### EXERCISE
Quote the whole listing exactly. Leave the pictures out of your copy.

### GIVEN INFORMATION
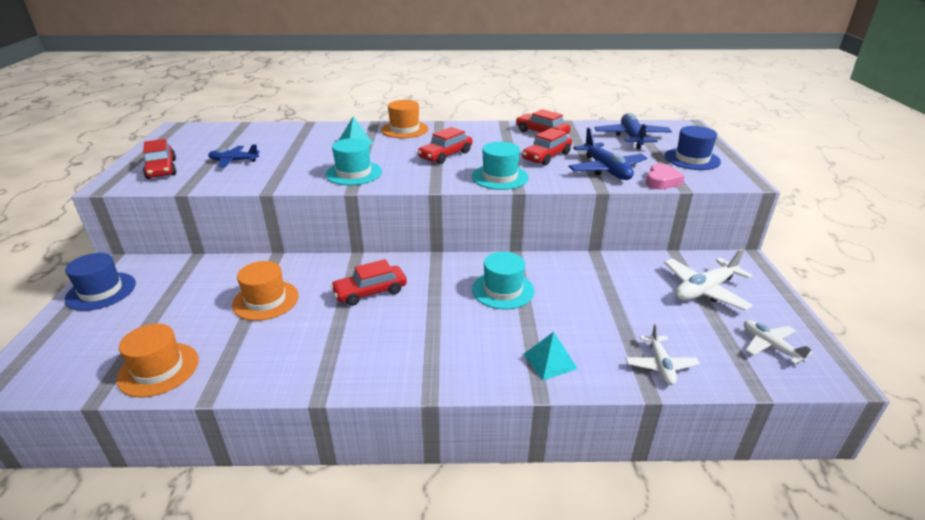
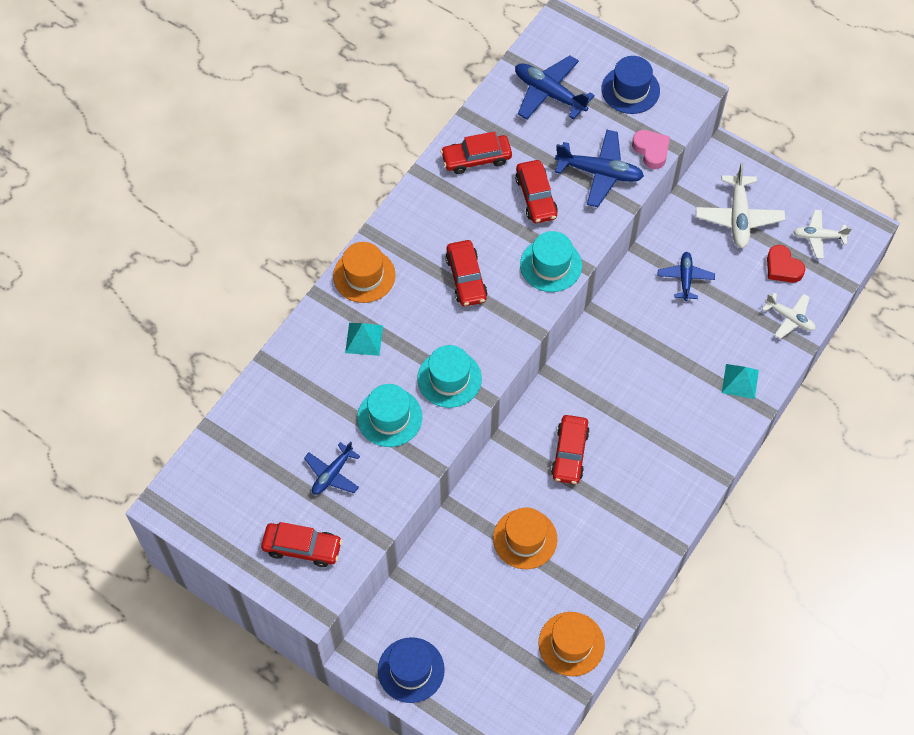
camera: 55 degrees left, 30 degrees up
(503, 290) = (638, 355): turquoise hat -> turquoise hat (389, 417)
(606, 286) = (685, 278): none -> blue plane
(702, 337) = (782, 267): none -> red heart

### RESPONSE BELOW
camera: 55 degrees left, 30 degrees up
(503, 290) = (638, 355): turquoise hat -> turquoise hat (389, 417)
(606, 286) = (685, 278): none -> blue plane
(702, 337) = (782, 267): none -> red heart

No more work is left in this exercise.